SUPPLIED INFORMATION:
________

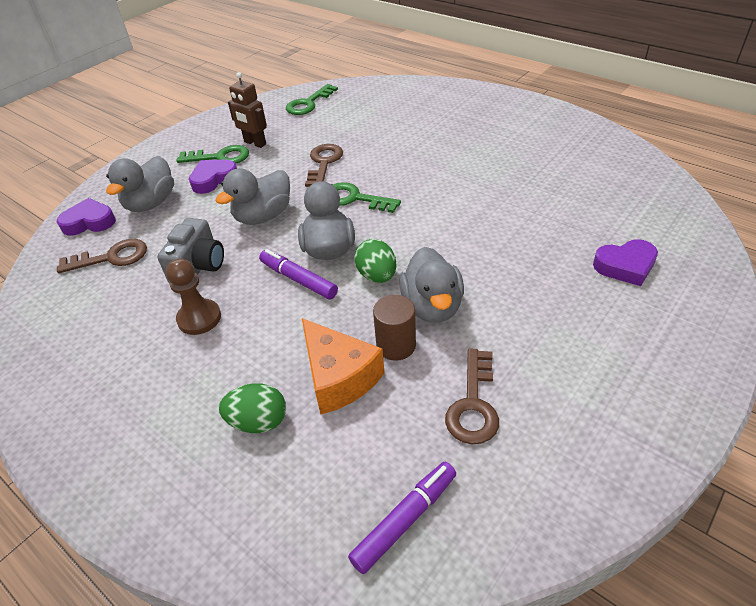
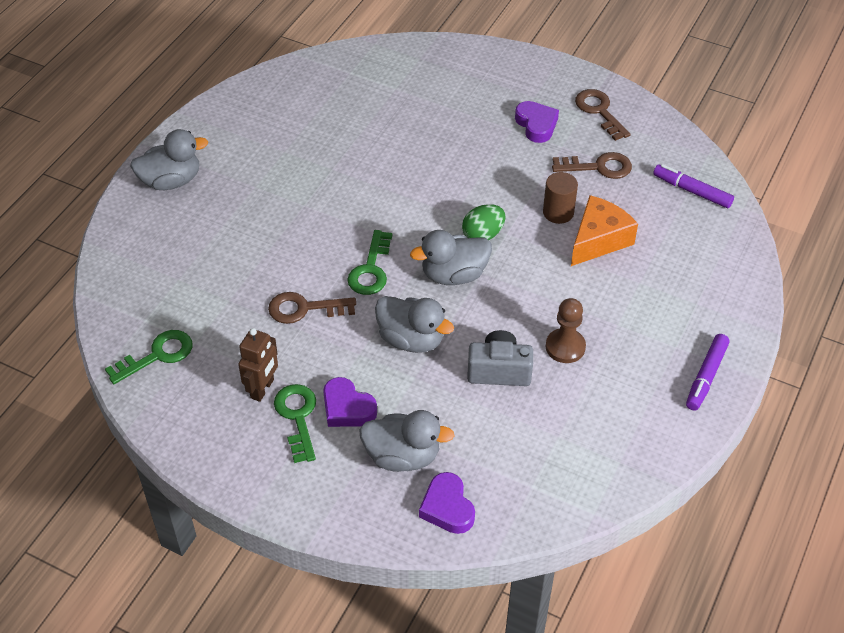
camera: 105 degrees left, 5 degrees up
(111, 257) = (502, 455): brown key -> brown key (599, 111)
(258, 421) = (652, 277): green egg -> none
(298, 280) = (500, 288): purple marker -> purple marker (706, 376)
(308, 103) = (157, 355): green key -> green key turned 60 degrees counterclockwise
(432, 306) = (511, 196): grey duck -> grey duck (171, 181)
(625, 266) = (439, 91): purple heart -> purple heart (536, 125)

________

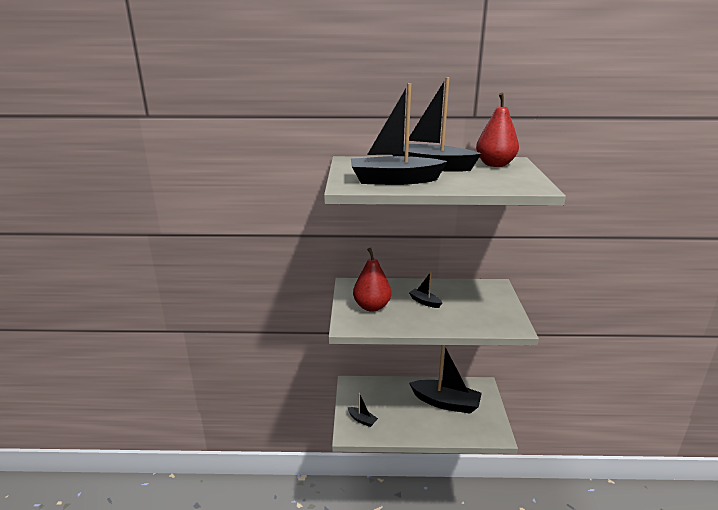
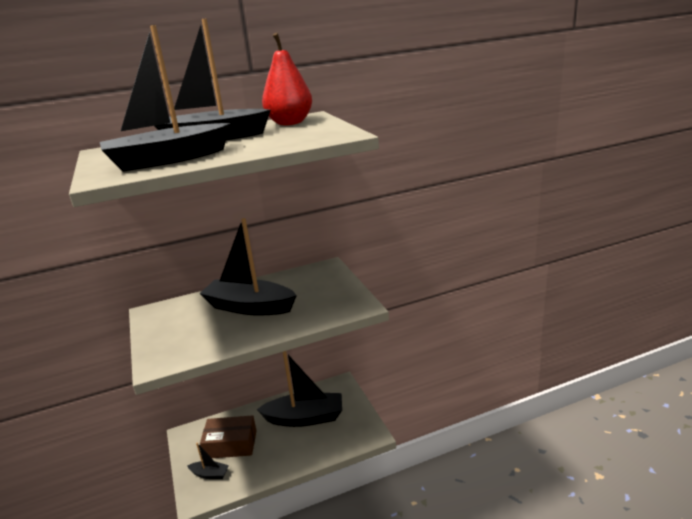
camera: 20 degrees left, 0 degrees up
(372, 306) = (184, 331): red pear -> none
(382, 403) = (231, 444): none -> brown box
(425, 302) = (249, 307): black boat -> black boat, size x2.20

________

Everything above from the line containing "(308, 103) = (157, 355): green" through the line containing "(625, 266) = (439, 91): purple" must be copied exactly. Nothing outside that range belongs in the answer.

TASK RESPONSE:
(308, 103) = (157, 355): green key -> green key turned 60 degrees counterclockwise
(432, 306) = (511, 196): grey duck -> grey duck (171, 181)
(625, 266) = (439, 91): purple heart -> purple heart (536, 125)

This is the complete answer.